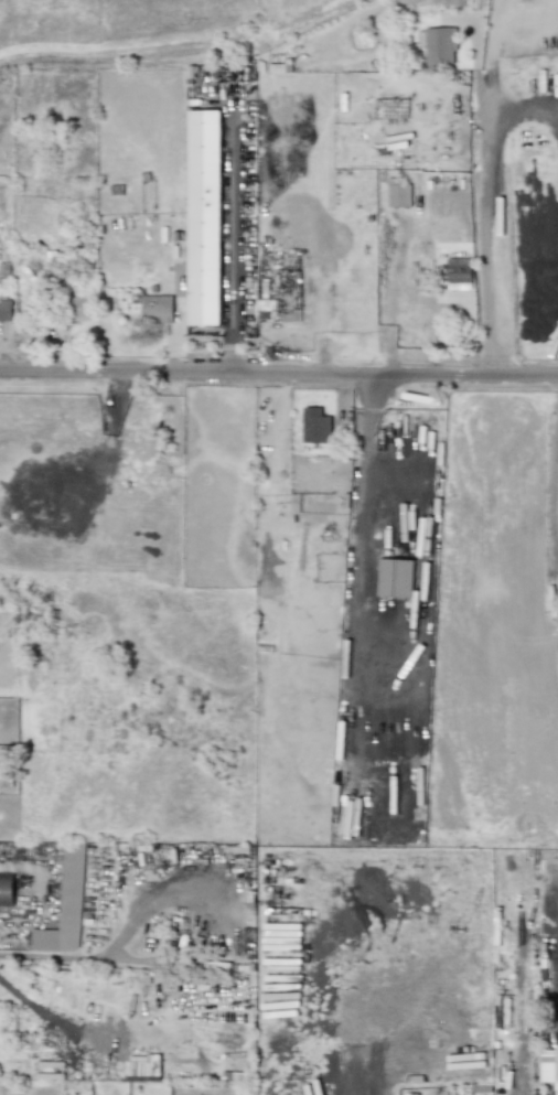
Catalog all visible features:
building: (437, 45)
road: (525, 102)
road: (491, 187)
building: (397, 193)
building: (204, 216)
road: (234, 250)
building: (458, 269)
building: (79, 306)
building: (156, 308)
building: (5, 310)
road: (278, 373)
building: (314, 425)
road: (368, 450)
building: (6, 888)
building: (65, 905)
road: (80, 955)
building: (548, 1064)

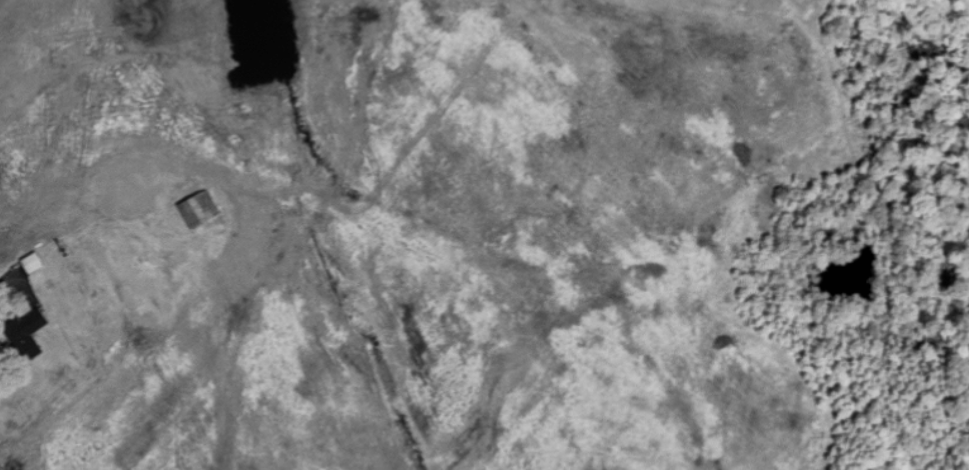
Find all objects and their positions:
building: (197, 208)
building: (25, 332)

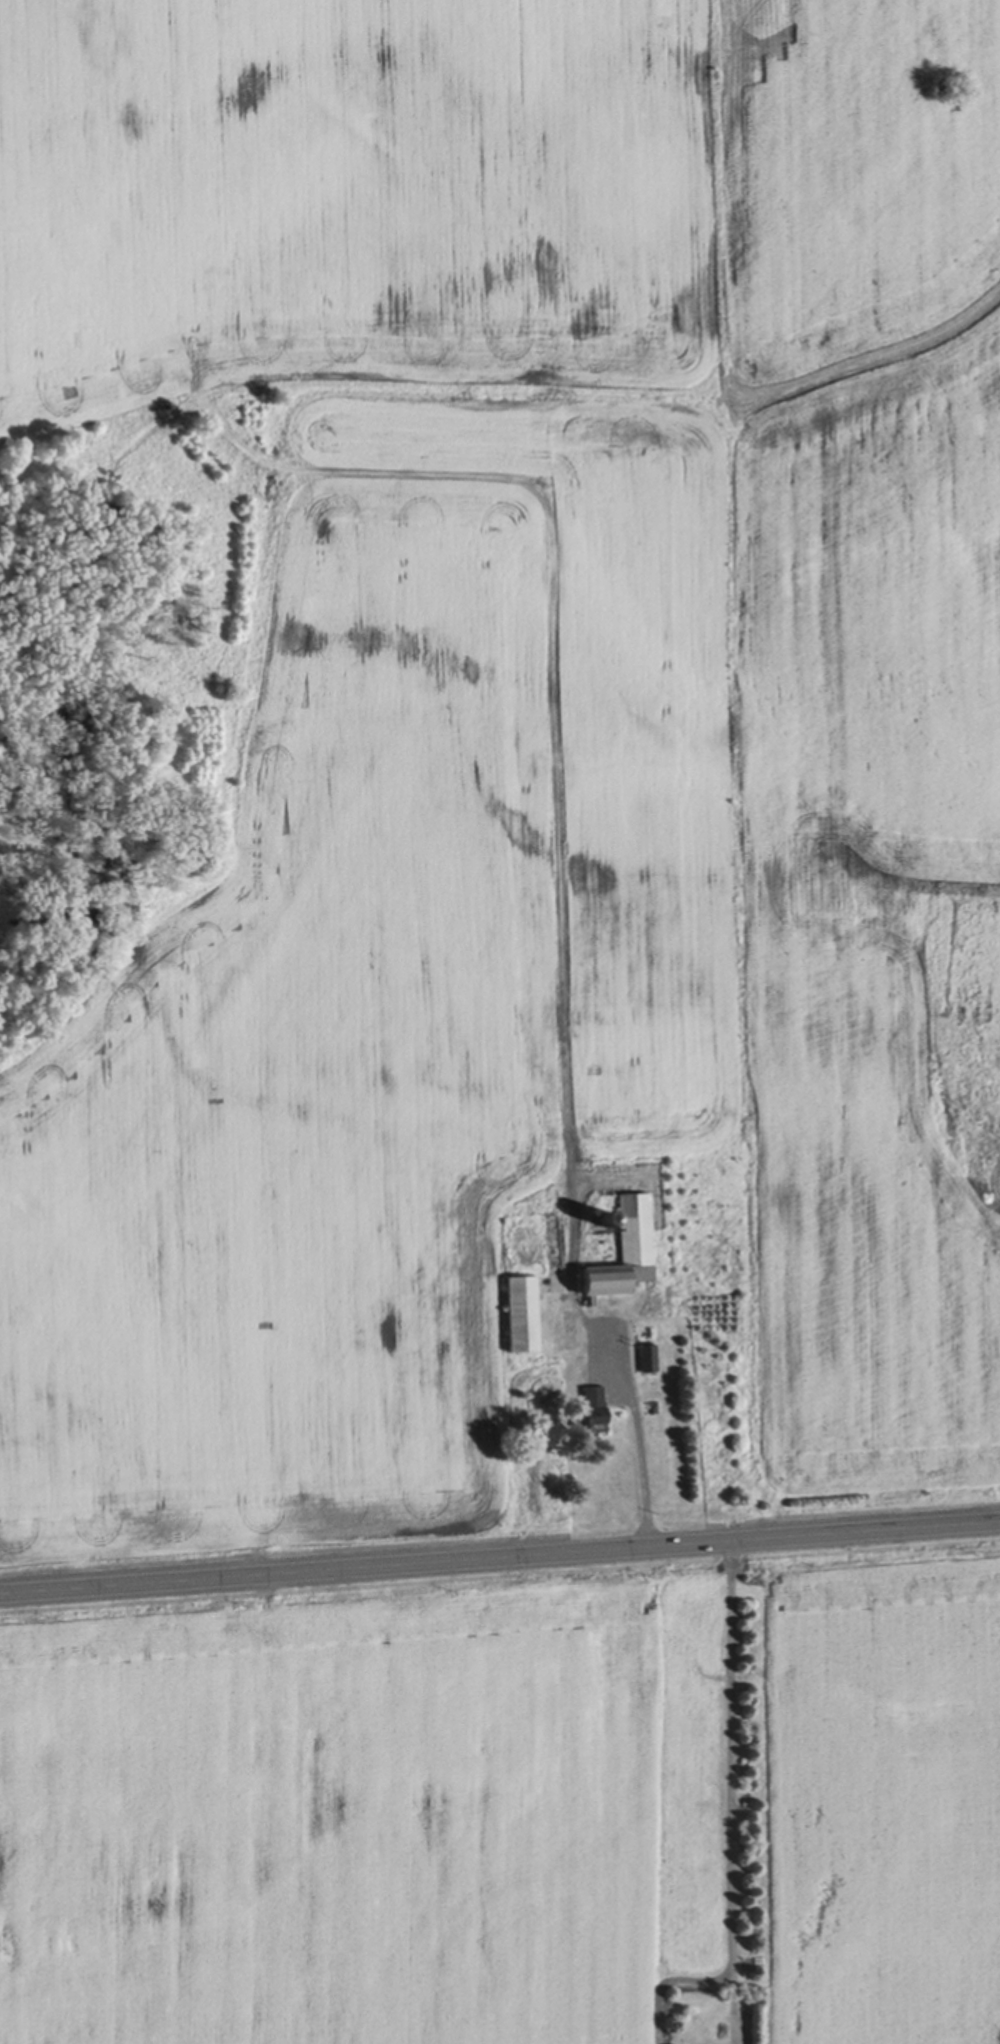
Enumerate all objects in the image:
crop: (487, 735)
building: (596, 1218)
building: (621, 1249)
building: (519, 1313)
building: (648, 1357)
building: (589, 1406)
road: (639, 1444)
road: (499, 1555)
crop: (877, 1789)
road: (733, 1791)
crop: (361, 1806)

▶ [Task prompt]
Transcribe the listing in full. Omit the pictures and keep every line exact.

▶ [Written response]
Catalog all visible features:
building: (437, 45)
road: (525, 102)
road: (491, 187)
building: (397, 193)
building: (204, 216)
road: (234, 250)
building: (458, 269)
building: (79, 306)
building: (156, 308)
building: (5, 310)
road: (278, 373)
building: (314, 425)
road: (368, 450)
building: (6, 888)
building: (65, 905)
road: (80, 955)
building: (548, 1064)

Find all objects and their positions:
building: (197, 208)
building: (25, 332)

Enumerate all objects in the image:
crop: (487, 735)
building: (596, 1218)
building: (621, 1249)
building: (519, 1313)
building: (648, 1357)
building: (589, 1406)
road: (639, 1444)
road: (499, 1555)
crop: (877, 1789)
road: (733, 1791)
crop: (361, 1806)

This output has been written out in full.